**WORK ORDER:**
Where the line holding "white strawberry [226,364,260,403]" appears, start copying, and continue exactly through the last line of the listing, skipping pictures.
● ● ●
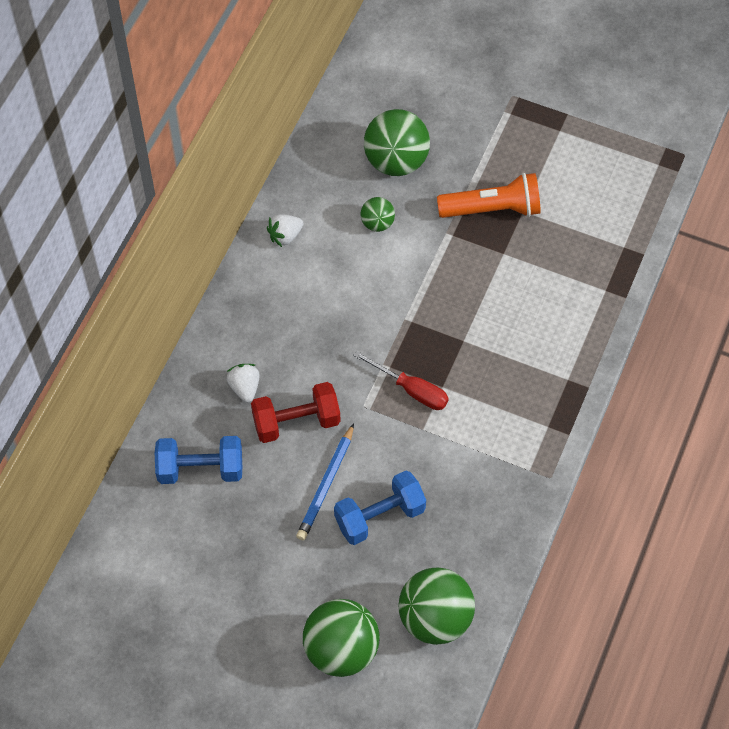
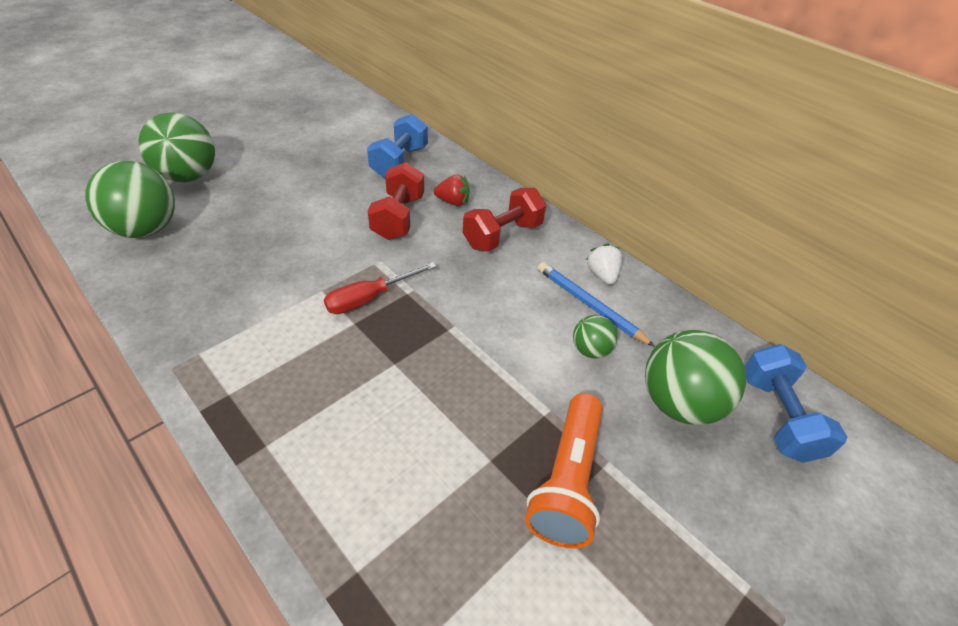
camera: 110 degrees right, 15 degrees down
white strawberry [226,364,260,403] -> red strawberry [434,174,470,206]
blue pencil [296,424,354,540] -> blue pencil moved to [538,262,655,347]
blue dumbbell [334,471,426,545] -> blue dumbbell moved to [744,344,848,463]
none -> red dumbbell [463,188,546,252]

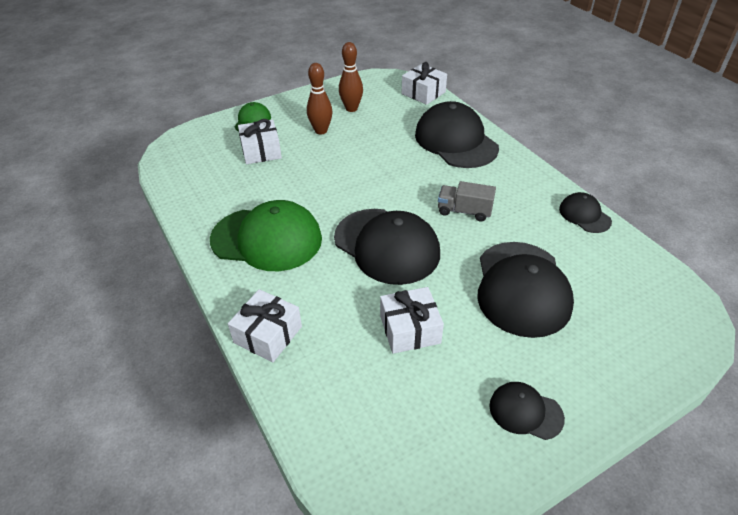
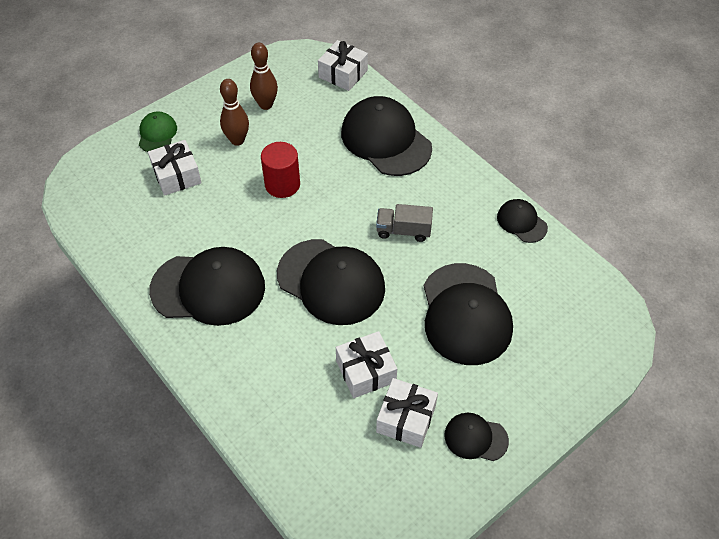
camera: 10 degrees left, 10 degrees up
green cap [210,200,322,271] -> black cap [149,247,265,326]
white gift [228,289,302,362] -> white gift moved to [376,378,438,448]
none -> red cylinder [261,142,300,198]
● ● ●
**OUTPUT BELOW:**
white strawberry [226,364,260,403] -> red strawberry [434,174,470,206]
blue pencil [296,424,354,540] -> blue pencil moved to [538,262,655,347]
blue dumbbell [334,471,426,545] -> blue dumbbell moved to [744,344,848,463]
none -> red dumbbell [463,188,546,252]

camera: 10 degrees left, 10 degrees up
green cap [210,200,322,271] -> black cap [149,247,265,326]
white gift [228,289,302,362] -> white gift moved to [376,378,438,448]
none -> red cylinder [261,142,300,198]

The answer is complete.